--- START ---
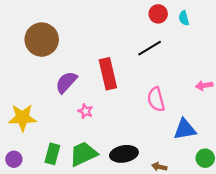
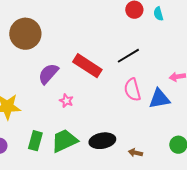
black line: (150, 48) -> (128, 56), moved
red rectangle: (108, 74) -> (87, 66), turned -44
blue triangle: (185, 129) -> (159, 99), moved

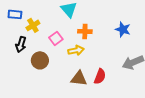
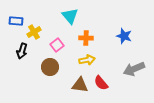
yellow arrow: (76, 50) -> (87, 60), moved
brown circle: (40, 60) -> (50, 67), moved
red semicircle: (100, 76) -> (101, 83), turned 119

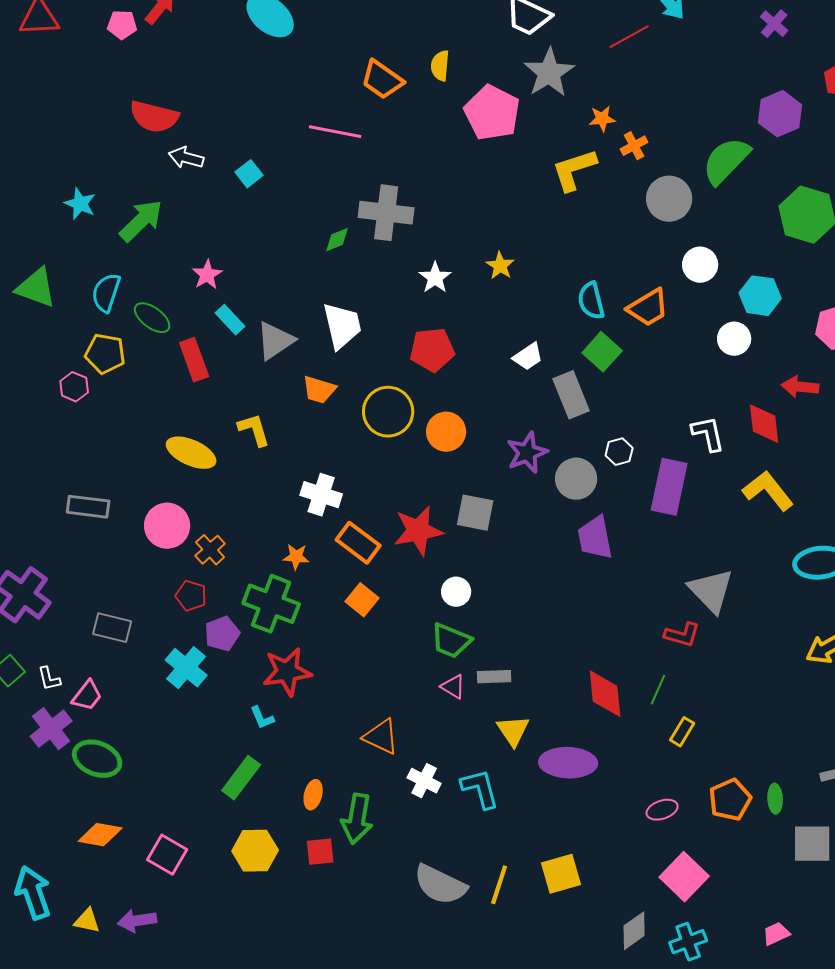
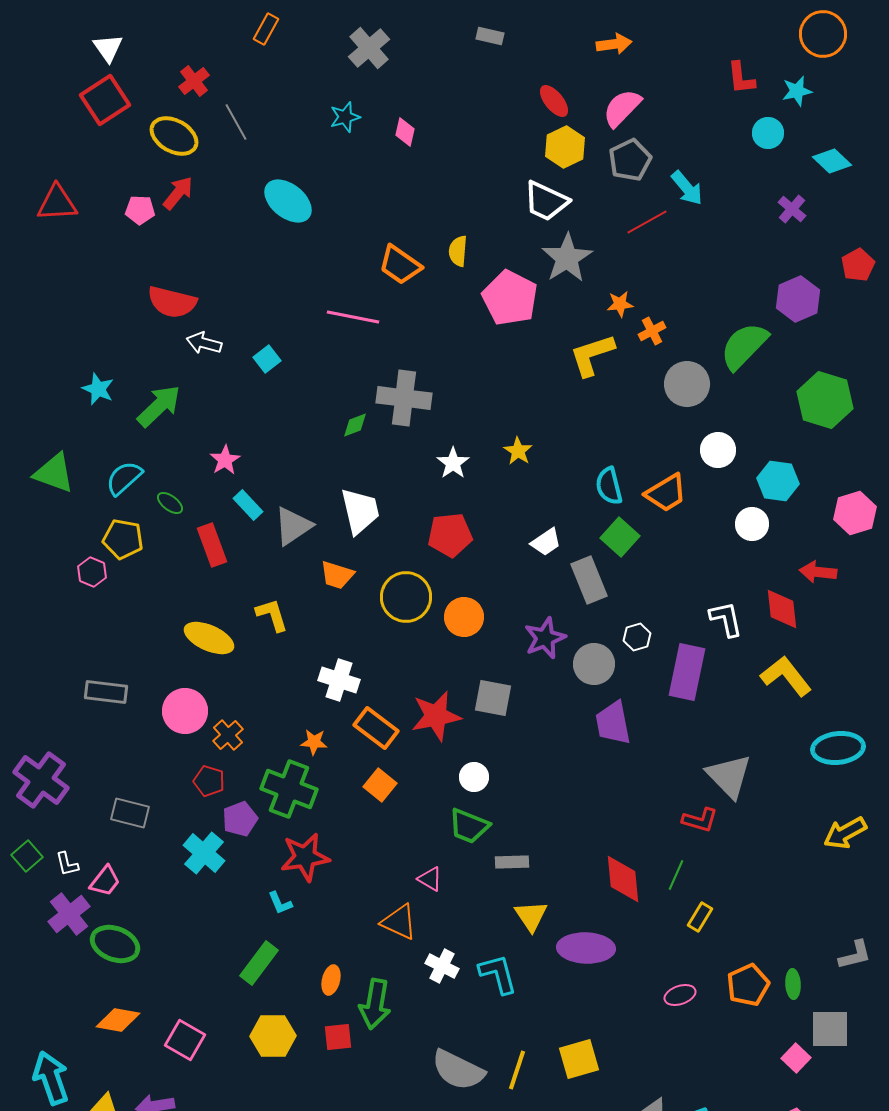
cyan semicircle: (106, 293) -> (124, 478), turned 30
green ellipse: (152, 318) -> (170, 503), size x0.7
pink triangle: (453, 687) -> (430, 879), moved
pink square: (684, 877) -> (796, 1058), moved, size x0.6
--- END ---
Task description: Nothing but the lines from the one containing "blue triangle: (185, 129) -> (159, 99), moved" through the last line of the records should appear in the copy, exactly as written and without pictures.

Solved problem:
blue triangle: (185, 129) -> (159, 99), moved

yellow arrow: (76, 50) -> (87, 60), moved
brown circle: (40, 60) -> (50, 67), moved
red semicircle: (100, 76) -> (101, 83), turned 119

cyan semicircle: (106, 293) -> (124, 478), turned 30
green ellipse: (152, 318) -> (170, 503), size x0.7
pink triangle: (453, 687) -> (430, 879), moved
pink square: (684, 877) -> (796, 1058), moved, size x0.6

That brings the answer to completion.